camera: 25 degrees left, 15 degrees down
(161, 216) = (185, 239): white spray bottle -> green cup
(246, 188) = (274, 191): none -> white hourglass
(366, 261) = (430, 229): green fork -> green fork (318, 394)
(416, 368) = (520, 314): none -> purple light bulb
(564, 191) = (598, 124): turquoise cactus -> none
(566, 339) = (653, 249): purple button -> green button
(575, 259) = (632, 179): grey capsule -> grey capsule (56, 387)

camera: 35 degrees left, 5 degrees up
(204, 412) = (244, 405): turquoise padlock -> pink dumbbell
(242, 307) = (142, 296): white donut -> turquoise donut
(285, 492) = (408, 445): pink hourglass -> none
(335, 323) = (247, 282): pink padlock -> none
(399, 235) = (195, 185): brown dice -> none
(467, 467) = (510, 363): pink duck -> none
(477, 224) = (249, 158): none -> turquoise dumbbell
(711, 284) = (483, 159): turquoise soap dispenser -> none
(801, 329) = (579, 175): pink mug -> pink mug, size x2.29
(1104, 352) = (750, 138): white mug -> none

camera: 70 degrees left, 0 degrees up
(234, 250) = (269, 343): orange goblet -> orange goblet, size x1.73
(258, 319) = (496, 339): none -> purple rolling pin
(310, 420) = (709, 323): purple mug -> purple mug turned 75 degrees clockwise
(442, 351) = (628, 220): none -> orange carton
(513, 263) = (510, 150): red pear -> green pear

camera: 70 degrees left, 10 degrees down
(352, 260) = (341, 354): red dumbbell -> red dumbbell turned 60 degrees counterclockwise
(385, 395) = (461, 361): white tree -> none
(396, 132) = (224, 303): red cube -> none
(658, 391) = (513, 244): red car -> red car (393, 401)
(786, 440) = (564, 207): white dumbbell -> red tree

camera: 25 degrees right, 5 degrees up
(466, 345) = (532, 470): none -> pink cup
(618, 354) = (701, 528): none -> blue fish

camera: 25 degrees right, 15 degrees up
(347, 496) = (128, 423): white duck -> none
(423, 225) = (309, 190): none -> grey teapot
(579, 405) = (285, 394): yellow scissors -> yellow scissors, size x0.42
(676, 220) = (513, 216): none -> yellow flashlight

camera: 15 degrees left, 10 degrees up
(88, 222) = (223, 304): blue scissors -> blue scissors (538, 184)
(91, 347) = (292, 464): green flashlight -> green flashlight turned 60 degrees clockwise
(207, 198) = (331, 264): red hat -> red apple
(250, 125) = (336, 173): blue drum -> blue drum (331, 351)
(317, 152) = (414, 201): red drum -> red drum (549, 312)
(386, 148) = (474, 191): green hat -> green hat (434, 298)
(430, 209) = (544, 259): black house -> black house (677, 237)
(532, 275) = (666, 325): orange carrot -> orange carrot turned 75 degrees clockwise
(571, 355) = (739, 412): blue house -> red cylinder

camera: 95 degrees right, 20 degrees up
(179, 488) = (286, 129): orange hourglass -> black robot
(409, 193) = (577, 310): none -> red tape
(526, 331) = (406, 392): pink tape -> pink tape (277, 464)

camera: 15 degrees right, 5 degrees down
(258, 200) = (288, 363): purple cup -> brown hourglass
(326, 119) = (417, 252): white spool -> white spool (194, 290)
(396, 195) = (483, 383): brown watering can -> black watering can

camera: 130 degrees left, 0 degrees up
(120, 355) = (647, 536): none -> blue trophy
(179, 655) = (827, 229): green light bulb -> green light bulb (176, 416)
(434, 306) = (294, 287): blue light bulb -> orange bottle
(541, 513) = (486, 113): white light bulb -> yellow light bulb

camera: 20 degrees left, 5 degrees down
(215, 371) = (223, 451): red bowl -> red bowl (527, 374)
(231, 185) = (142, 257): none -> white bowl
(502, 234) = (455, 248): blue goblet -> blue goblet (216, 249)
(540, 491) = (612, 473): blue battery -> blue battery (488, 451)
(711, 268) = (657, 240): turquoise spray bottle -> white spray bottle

..............................

- **Task statement**: Print the material above verbatim, first line through the line containing "camera: 70 degrees left, 0 degrees up", both included.

- **Answer box**:
camera: 25 degrees left, 15 degrees down
(161, 216) = (185, 239): white spray bottle -> green cup
(246, 188) = (274, 191): none -> white hourglass
(366, 261) = (430, 229): green fork -> green fork (318, 394)
(416, 368) = (520, 314): none -> purple light bulb
(564, 191) = (598, 124): turquoise cactus -> none
(566, 339) = (653, 249): purple button -> green button
(575, 259) = (632, 179): grey capsule -> grey capsule (56, 387)

camera: 35 degrees left, 5 degrees up
(204, 412) = (244, 405): turquoise padlock -> pink dumbbell
(242, 307) = (142, 296): white donut -> turquoise donut
(285, 492) = (408, 445): pink hourglass -> none
(335, 323) = (247, 282): pink padlock -> none
(399, 235) = (195, 185): brown dice -> none
(467, 467) = (510, 363): pink duck -> none
(477, 224) = (249, 158): none -> turquoise dumbbell
(711, 284) = (483, 159): turquoise soap dispenser -> none
(801, 329) = (579, 175): pink mug -> pink mug, size x2.29
(1104, 352) = (750, 138): white mug -> none

camera: 70 degrees left, 0 degrees up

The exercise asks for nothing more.